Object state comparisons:
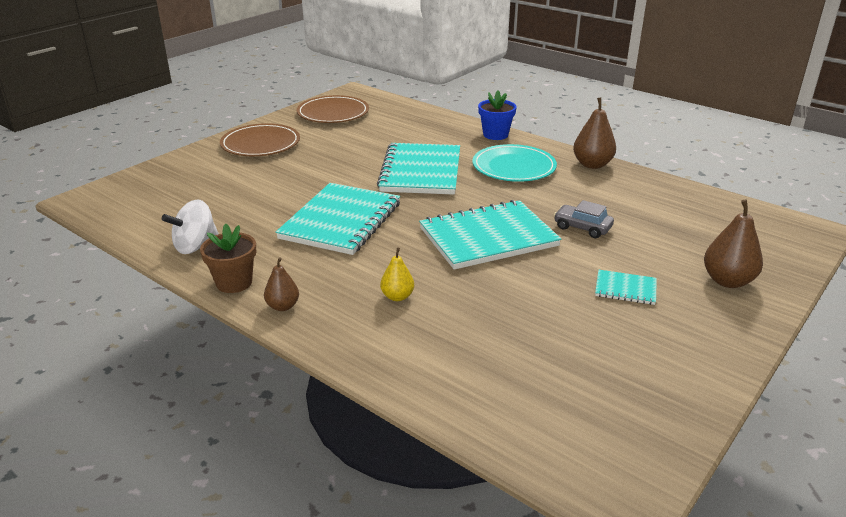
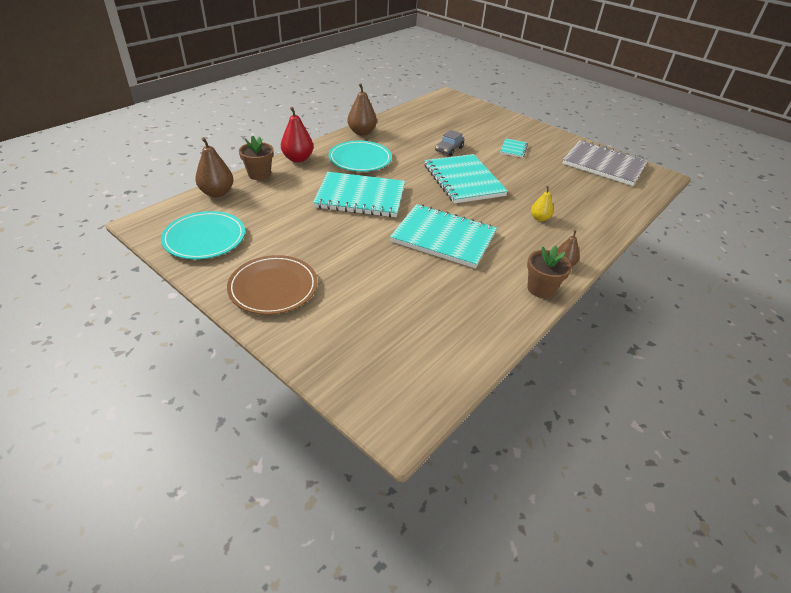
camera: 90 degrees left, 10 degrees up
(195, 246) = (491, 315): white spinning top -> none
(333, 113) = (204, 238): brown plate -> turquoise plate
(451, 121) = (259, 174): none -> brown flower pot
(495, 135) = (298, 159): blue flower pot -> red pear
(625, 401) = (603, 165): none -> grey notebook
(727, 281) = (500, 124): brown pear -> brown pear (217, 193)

**WHAT IS NEEDED:** Give exactly the lines from the one with "(195, 246) = (491, 315): white" to the end of the entries, nothing before them.

**RESULT OF THE TASK:**
(195, 246) = (491, 315): white spinning top -> none
(333, 113) = (204, 238): brown plate -> turquoise plate
(451, 121) = (259, 174): none -> brown flower pot
(495, 135) = (298, 159): blue flower pot -> red pear
(625, 401) = (603, 165): none -> grey notebook
(727, 281) = (500, 124): brown pear -> brown pear (217, 193)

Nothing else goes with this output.